### Try it:
Output every entry exactly as written, but omit the pictures.

Object tracking records:
********************
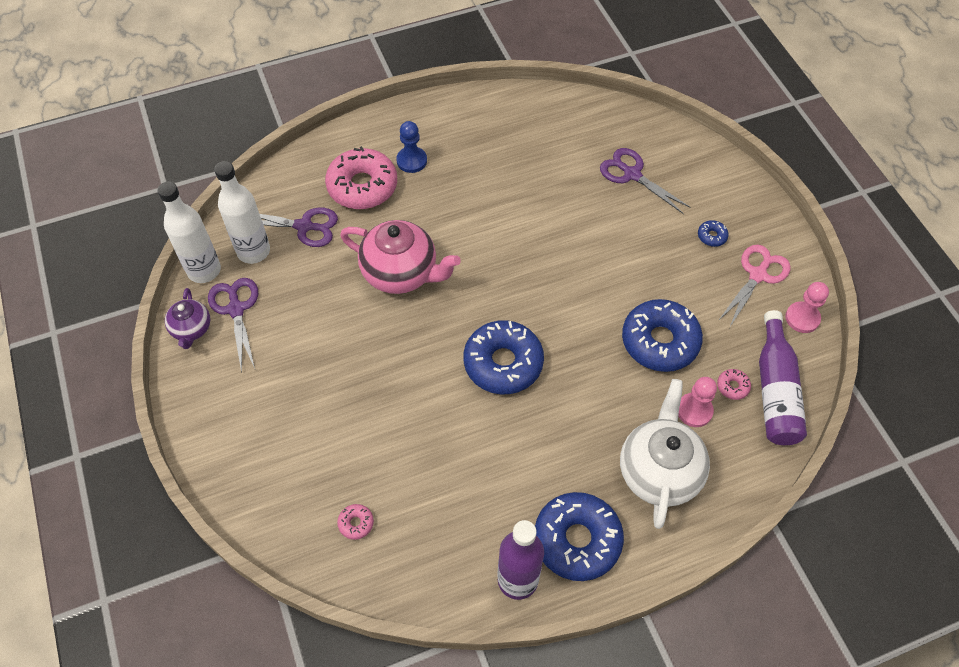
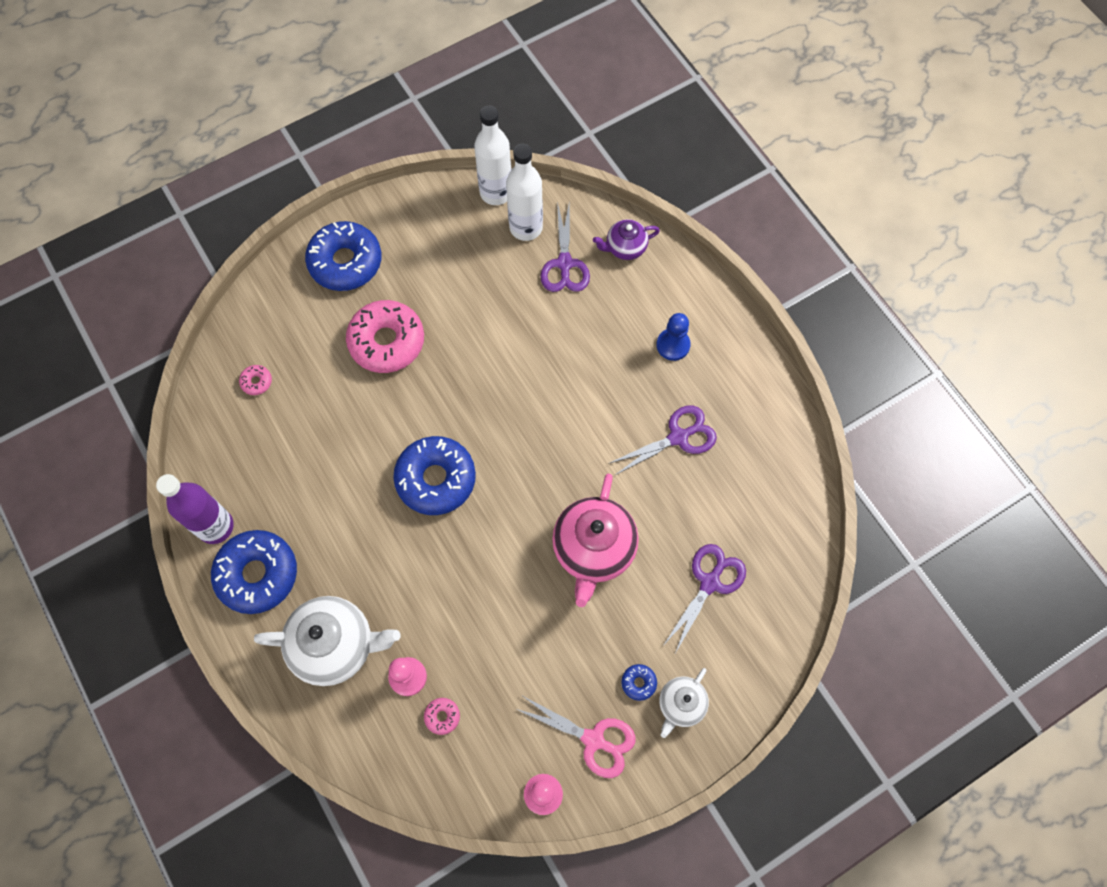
camera: 80 degrees right, 10 degrees up
(191, 329) = (430, 201): purple teapot -> purple teapot (625, 248)
(236, 309) = (458, 231): purple scissors -> purple scissors (678, 437)
(362, 186) = (627, 305): pink donut -> pink donut (387, 341)
(401, 273) = (525, 364): pink teapot -> pink teapot (593, 549)
(660, 341) = (486, 634): blue donut -> blue donut (345, 262)
(731, 211) = (681, 704): none -> white teapot
(775, 390) = (444, 764): purple bottle -> none

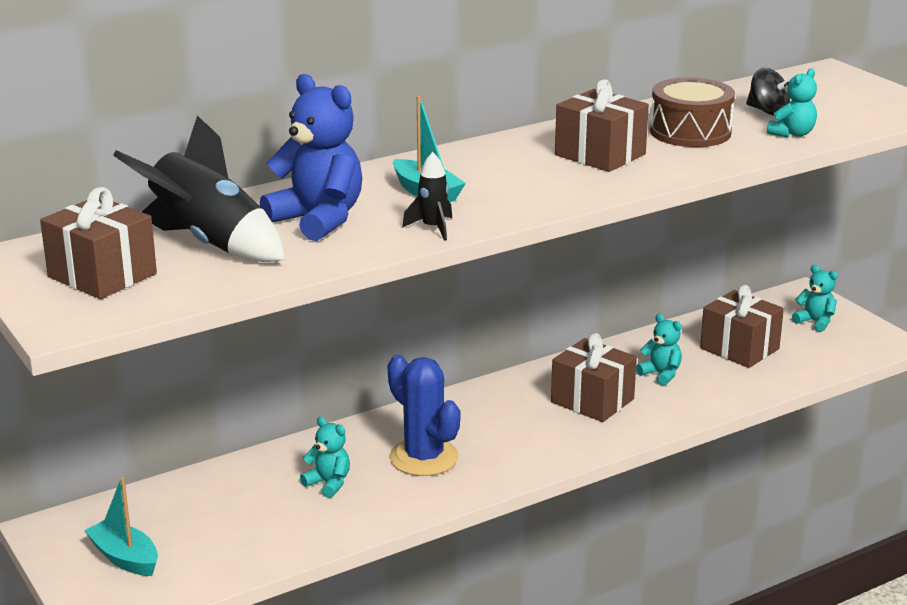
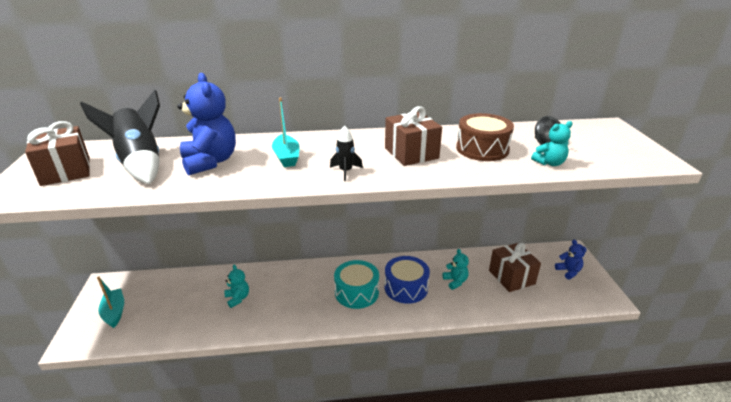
camera: 25 degrees right, 5 degrees up
(424, 458) = (294, 297): blue cactus -> none
(433, 228) = (259, 181): black rocket -> black rocket (345, 171)
(520, 426) = (356, 292): none -> turquoise drum
(592, 400) = (406, 287): brown gift -> blue drum
(815, 322) = (568, 271): turquoise teddy bear -> blue teddy bear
********************
### Exercise solution:
camera: 80 degrees right, 10 degrees up
(191, 329) = (430, 201): purple teapot -> purple teapot (625, 248)
(236, 309) = (458, 231): purple scissors -> purple scissors (678, 437)
(362, 186) = (627, 305): pink donut -> pink donut (387, 341)
(401, 273) = (525, 364): pink teapot -> pink teapot (593, 549)
(660, 341) = (486, 634): blue donut -> blue donut (345, 262)
(731, 211) = (681, 704): none -> white teapot
(775, 390) = (444, 764): purple bottle -> none

camera: 25 degrees right, 5 degrees up
(424, 458) = (294, 297): blue cactus -> none
(433, 228) = (259, 181): black rocket -> black rocket (345, 171)
(520, 426) = (356, 292): none -> turquoise drum
(592, 400) = (406, 287): brown gift -> blue drum
(815, 322) = (568, 271): turquoise teddy bear -> blue teddy bear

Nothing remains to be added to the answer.